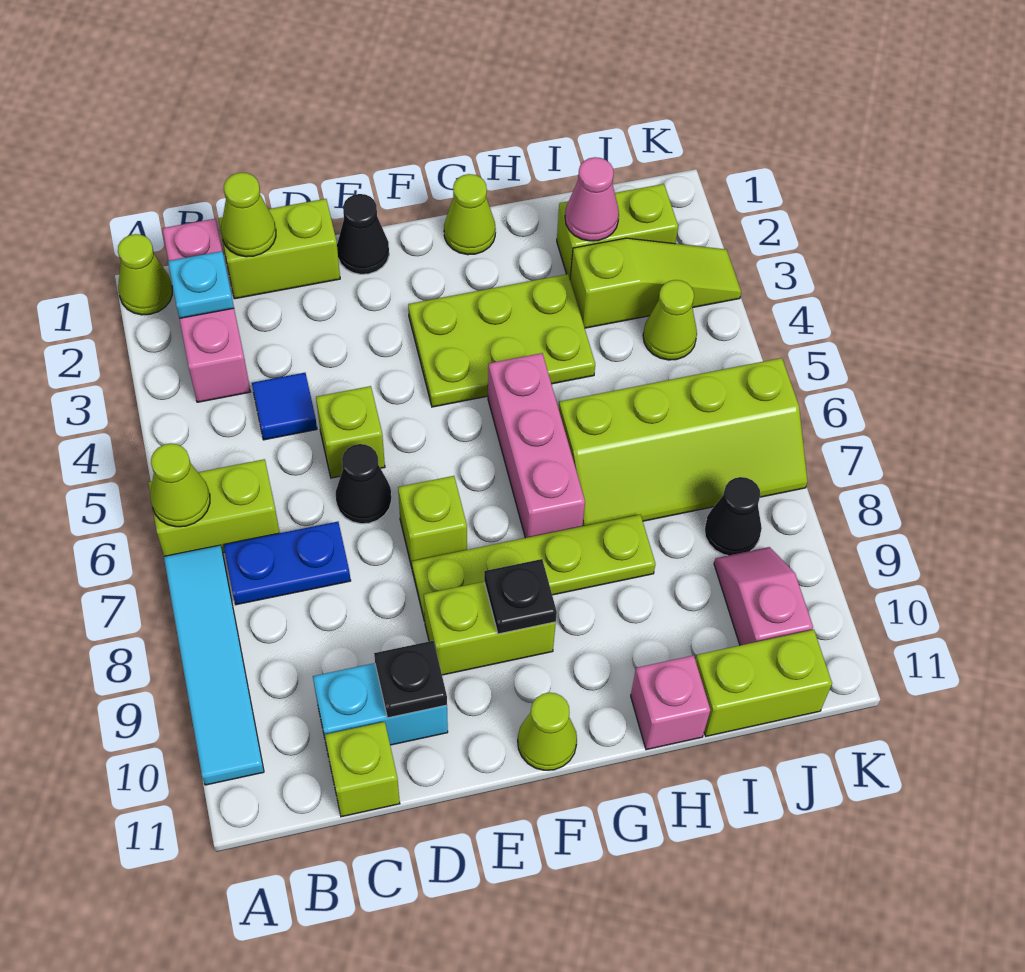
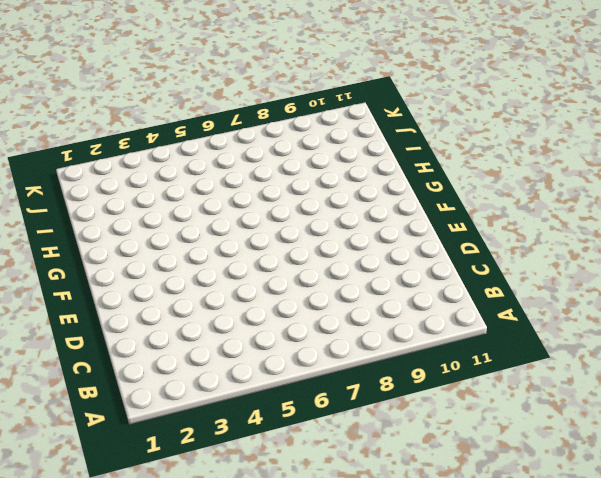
none -> lime cone A1 level 1
none -> lime brick A6:B6 level 1
none -> cyan tile A7:A10 level 1
none -> pink brick B1:B3 level 1

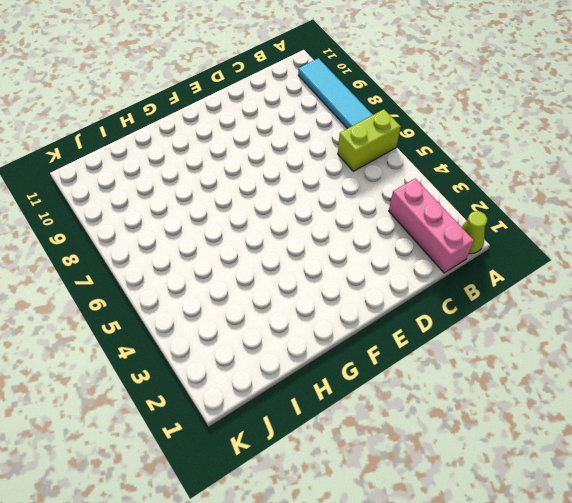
none -> blue plate B7:C7 level 1
none -> lime brick C1:D1 level 1
none -> blue tile C4 level 1
none -> cyan brick C10:D10 level 1

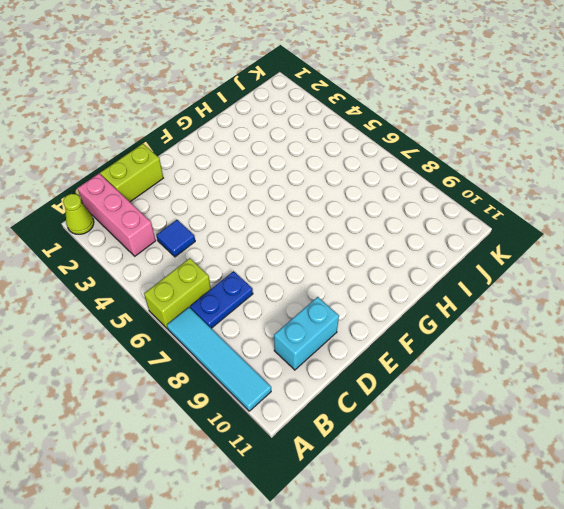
none -> lime brick C11 level 1
none -> lime brick D5 level 1
none -> black cone D6 level 1
none -> black cone E1 level 1

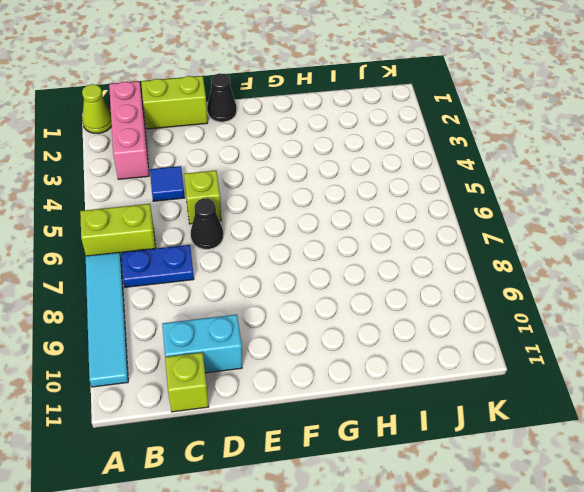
none -> lime brick E7 level 1
none -> lime plate E8:H8 level 1
none -> lime brick E9:F9 level 1
none -> lime plate F3:H4 level 1

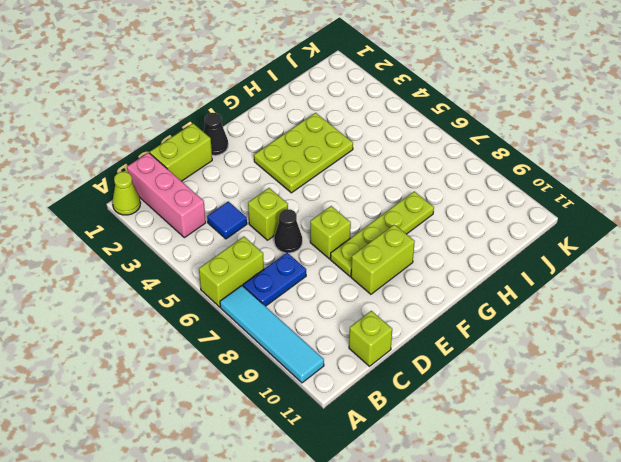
none -> cyan brick C10:D10 level 1
none -> lime cone F11 level 1
none -> lime cone G1 level 1
none -> pink brick G5:G7 level 1

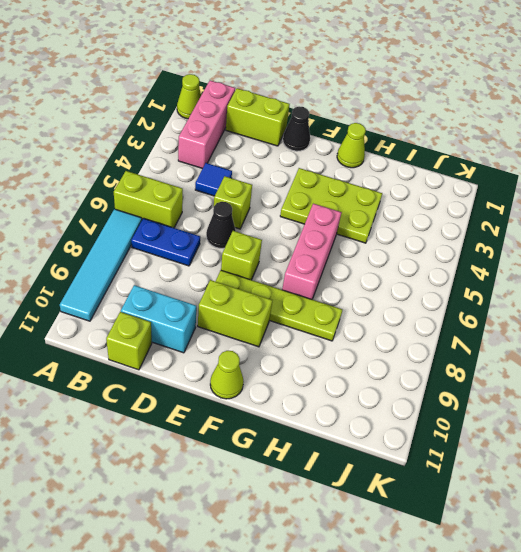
none -> lime slope H6:K7 level 1 top 6
none -> pink brick H11 level 1
none -> lime brick I2:J2 level 1
none -> lime slope I3:K3 level 1 top I

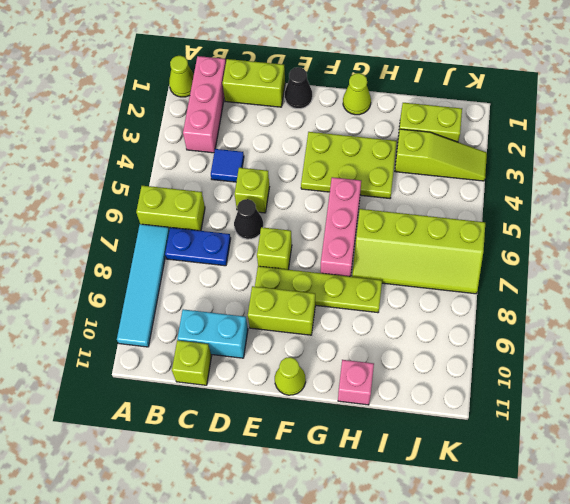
none -> lime brick I11:J11 level 1
none -> lime cone J4 level 1
none -> black cone J8 level 1
none -> pink slope J9:J10 level 1 top 10

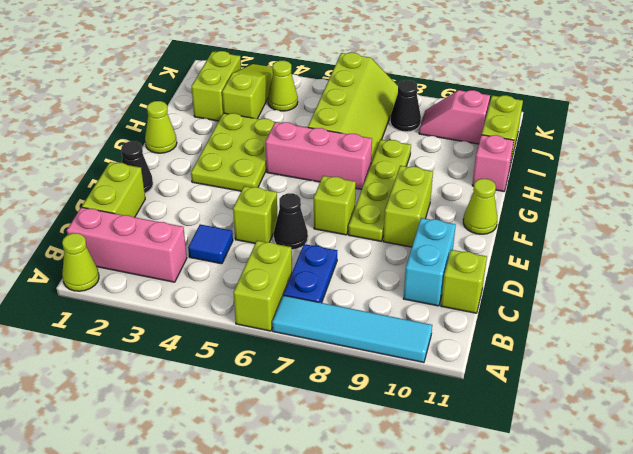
none -> lime cone A6 level 2
none -> cyan plate B2 level 2
none -> lime cone C1 level 2
none -> black plate D10 level 2

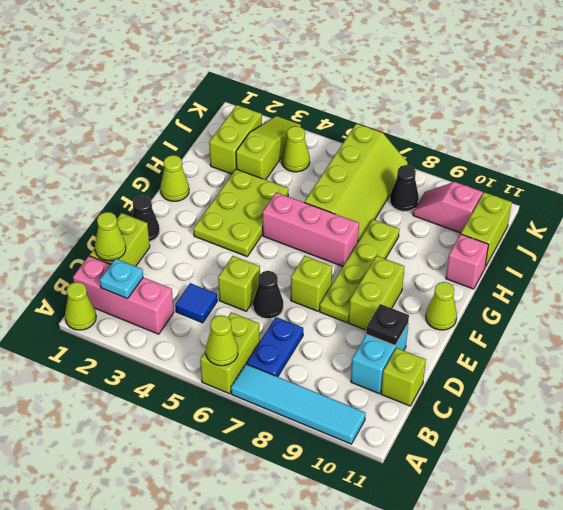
none -> black plate F9 level 2
none -> pink cone I2 level 2

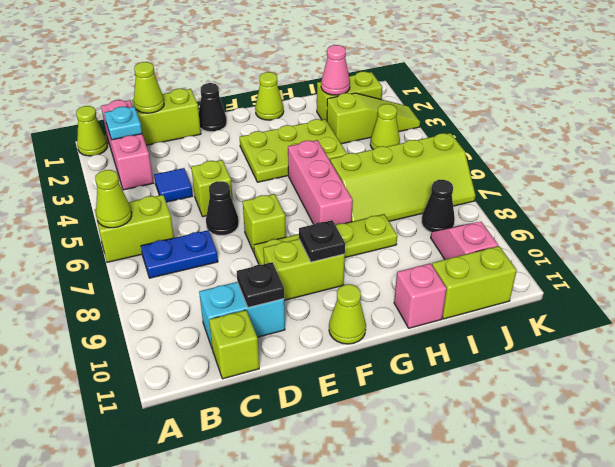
none -> cyan tile A7:A10 level 1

****************

◆ What you will do:
Each line containing "cone" belongs in the answer; pick these out of the material and copy them.

◆ Written solution:
none -> lime cone A1 level 1
none -> black cone D6 level 1
none -> black cone E1 level 1
none -> lime cone F11 level 1
none -> lime cone G1 level 1
none -> lime cone J4 level 1
none -> black cone J8 level 1
none -> lime cone A6 level 2
none -> lime cone C1 level 2
none -> pink cone I2 level 2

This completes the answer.